Problem details — The output should consist solely of the line containing "pink brick I1:K2" and the lines that follow it through the end of the data below.
• • • • • • •
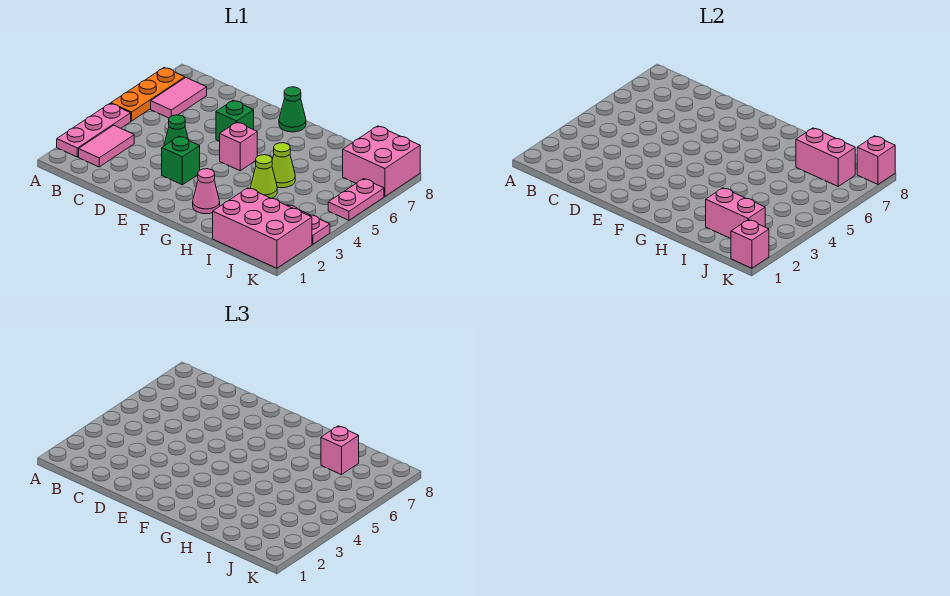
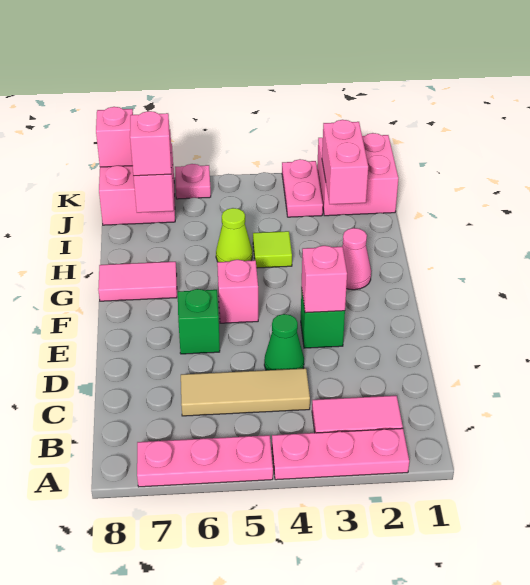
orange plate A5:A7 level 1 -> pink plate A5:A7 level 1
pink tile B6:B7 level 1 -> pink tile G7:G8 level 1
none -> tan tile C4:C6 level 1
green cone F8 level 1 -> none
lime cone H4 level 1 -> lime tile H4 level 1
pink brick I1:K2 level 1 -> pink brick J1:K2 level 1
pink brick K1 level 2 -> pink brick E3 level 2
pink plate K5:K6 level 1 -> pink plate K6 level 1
• • • • • • •
Answer space —
pink brick I1:K2 level 1 -> pink brick J1:K2 level 1
pink brick K1 level 2 -> pink brick E3 level 2
pink plate K5:K6 level 1 -> pink plate K6 level 1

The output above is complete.